What you will do ->
Count the lines in the entries below that contain the word "track", and give only that number.

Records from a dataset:
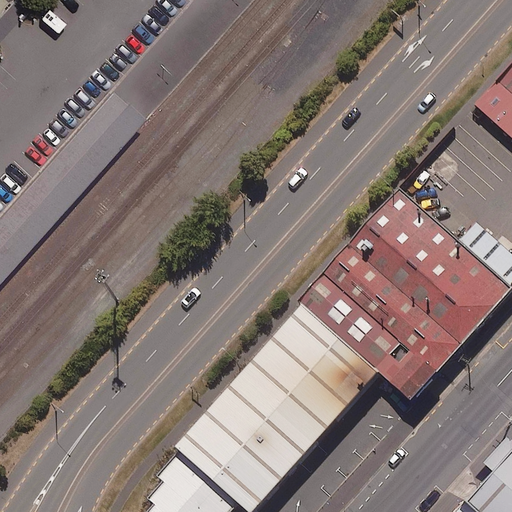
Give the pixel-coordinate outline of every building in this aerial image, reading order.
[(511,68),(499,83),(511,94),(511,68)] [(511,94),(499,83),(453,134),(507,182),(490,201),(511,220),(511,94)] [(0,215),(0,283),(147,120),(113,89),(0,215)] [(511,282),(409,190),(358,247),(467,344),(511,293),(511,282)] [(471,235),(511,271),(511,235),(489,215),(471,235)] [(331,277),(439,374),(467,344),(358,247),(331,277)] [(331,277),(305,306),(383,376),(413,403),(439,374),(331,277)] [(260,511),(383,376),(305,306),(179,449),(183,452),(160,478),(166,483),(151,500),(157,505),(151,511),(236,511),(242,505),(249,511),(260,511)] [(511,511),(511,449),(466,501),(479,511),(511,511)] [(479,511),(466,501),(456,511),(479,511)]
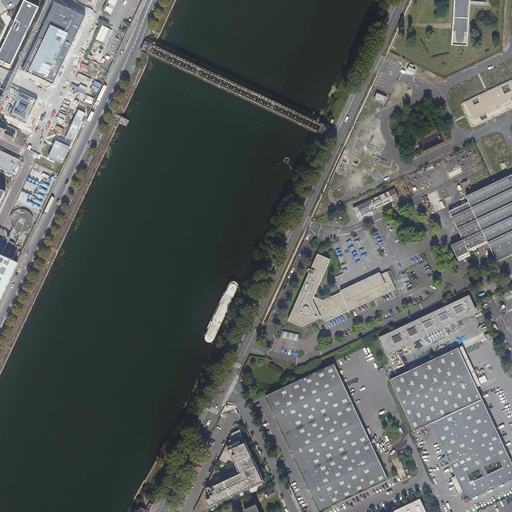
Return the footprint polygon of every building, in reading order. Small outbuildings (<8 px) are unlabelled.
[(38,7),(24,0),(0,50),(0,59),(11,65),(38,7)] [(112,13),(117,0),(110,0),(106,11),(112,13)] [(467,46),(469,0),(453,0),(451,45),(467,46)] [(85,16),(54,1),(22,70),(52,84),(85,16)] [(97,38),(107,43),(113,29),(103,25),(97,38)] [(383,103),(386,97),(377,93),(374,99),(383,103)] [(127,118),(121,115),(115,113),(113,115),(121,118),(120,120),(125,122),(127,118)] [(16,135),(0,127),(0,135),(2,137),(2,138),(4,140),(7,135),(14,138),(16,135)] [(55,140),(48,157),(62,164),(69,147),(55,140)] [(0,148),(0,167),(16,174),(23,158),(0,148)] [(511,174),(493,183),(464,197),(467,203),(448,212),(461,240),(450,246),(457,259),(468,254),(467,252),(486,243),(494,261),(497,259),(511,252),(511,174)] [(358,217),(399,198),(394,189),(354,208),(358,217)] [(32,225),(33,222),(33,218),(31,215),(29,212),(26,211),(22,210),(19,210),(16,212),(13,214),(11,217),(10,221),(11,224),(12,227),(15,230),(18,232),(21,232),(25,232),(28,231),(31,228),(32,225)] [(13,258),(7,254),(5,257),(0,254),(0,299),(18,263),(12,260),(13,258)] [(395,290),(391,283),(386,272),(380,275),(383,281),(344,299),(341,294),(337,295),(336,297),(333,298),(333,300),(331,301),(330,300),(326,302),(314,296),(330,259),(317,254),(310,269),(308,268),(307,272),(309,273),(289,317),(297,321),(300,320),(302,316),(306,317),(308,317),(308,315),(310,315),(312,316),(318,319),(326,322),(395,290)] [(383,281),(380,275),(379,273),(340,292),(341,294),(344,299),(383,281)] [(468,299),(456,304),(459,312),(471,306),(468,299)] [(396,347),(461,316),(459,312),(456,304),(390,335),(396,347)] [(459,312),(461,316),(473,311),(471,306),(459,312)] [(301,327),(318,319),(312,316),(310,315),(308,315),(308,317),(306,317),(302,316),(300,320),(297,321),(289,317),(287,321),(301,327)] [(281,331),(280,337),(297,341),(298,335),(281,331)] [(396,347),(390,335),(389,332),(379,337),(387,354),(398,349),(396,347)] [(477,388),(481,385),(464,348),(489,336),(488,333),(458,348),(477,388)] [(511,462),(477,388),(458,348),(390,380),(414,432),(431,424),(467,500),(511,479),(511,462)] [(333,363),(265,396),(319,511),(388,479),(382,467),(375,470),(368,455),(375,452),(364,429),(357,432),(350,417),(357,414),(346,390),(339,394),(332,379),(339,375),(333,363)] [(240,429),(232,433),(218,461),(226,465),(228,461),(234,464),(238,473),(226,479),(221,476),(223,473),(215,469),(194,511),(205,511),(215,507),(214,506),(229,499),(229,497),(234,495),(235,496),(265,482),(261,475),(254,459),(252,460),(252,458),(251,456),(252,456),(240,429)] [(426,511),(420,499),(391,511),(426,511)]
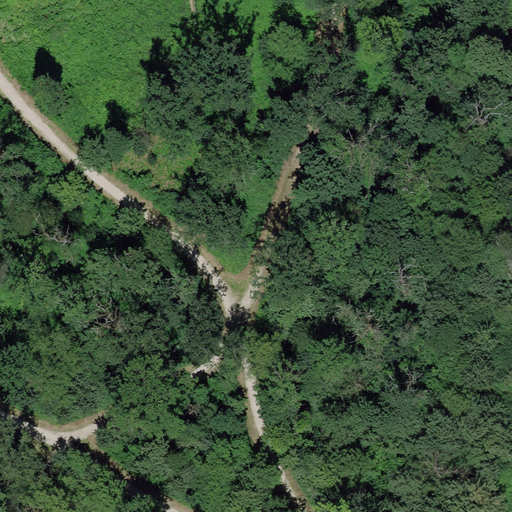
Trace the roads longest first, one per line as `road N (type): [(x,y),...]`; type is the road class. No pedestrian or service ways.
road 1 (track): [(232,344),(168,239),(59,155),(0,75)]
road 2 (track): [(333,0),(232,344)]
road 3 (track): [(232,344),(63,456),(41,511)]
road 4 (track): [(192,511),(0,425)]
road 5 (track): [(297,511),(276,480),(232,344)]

--

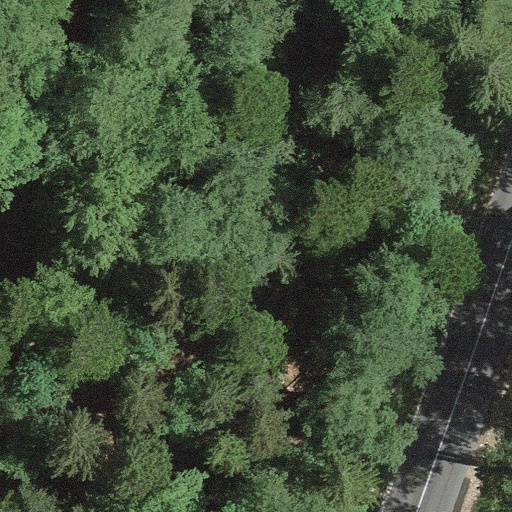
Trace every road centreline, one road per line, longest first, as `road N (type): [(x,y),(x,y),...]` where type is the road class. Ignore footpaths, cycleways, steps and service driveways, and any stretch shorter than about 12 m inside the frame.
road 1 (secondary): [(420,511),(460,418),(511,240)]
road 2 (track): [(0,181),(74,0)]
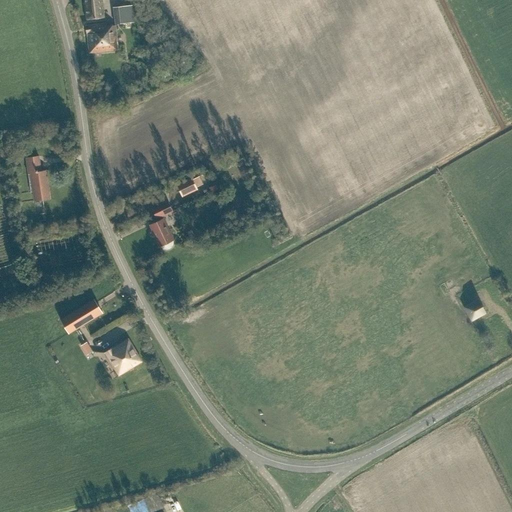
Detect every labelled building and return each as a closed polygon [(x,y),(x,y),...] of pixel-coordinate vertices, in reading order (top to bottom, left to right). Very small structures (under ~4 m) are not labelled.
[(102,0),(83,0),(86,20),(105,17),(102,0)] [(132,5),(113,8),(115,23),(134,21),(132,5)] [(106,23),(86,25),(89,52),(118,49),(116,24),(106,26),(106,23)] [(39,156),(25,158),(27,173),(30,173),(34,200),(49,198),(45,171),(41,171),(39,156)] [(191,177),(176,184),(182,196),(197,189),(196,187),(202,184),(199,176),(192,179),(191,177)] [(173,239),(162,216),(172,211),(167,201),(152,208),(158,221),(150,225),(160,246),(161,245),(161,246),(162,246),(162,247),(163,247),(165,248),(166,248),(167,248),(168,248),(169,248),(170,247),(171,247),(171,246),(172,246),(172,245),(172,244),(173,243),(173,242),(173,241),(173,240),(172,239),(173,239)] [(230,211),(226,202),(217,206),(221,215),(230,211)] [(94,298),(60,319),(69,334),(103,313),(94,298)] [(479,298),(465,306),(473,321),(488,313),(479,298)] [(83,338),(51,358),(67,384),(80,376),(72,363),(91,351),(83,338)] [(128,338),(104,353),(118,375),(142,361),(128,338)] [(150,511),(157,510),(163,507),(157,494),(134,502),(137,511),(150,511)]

Correct output ->
6